Aim of the exercise: The required answer is each line in the entries below where "panel" occurs.

Stored records:
• • • • • • •

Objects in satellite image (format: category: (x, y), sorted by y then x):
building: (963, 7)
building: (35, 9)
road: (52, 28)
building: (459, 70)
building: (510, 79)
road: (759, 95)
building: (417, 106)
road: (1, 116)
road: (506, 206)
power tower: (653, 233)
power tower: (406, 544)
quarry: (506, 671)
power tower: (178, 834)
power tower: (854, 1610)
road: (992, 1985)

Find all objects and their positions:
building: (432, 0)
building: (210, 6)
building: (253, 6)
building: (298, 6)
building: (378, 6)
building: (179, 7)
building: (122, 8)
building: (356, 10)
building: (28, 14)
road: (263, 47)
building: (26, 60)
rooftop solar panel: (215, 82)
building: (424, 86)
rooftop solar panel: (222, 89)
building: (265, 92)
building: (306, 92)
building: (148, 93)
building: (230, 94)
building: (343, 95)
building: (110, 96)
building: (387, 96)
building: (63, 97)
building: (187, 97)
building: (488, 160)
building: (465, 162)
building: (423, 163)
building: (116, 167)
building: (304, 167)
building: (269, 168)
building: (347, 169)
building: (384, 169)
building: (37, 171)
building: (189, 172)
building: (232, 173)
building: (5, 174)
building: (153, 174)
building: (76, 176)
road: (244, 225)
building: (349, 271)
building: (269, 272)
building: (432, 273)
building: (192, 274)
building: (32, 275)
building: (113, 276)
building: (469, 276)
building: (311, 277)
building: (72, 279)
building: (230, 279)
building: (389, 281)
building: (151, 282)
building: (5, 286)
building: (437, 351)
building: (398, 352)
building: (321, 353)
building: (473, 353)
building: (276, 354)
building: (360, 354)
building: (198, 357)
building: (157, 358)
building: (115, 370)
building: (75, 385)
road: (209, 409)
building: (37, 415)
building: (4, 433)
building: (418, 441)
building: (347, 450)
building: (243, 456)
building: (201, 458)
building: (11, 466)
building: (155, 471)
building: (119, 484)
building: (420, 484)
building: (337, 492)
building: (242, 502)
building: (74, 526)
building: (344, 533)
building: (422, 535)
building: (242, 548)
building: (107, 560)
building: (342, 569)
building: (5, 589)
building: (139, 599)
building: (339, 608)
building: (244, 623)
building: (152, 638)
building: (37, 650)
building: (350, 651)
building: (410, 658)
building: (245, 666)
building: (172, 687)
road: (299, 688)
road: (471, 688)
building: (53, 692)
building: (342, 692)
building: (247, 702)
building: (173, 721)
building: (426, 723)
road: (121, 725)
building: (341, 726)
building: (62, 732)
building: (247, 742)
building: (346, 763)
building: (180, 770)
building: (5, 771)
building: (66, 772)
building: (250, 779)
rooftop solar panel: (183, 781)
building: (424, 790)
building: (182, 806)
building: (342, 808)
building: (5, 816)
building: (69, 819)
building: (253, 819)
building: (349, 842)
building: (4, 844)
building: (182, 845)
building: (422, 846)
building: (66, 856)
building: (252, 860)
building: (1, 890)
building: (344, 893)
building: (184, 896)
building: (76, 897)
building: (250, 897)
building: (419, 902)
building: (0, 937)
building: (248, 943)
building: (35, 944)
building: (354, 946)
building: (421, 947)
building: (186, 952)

• • • • • • •

Answer to this task:
rooftop solar panel: (215, 82)
rooftop solar panel: (222, 89)
rooftop solar panel: (183, 781)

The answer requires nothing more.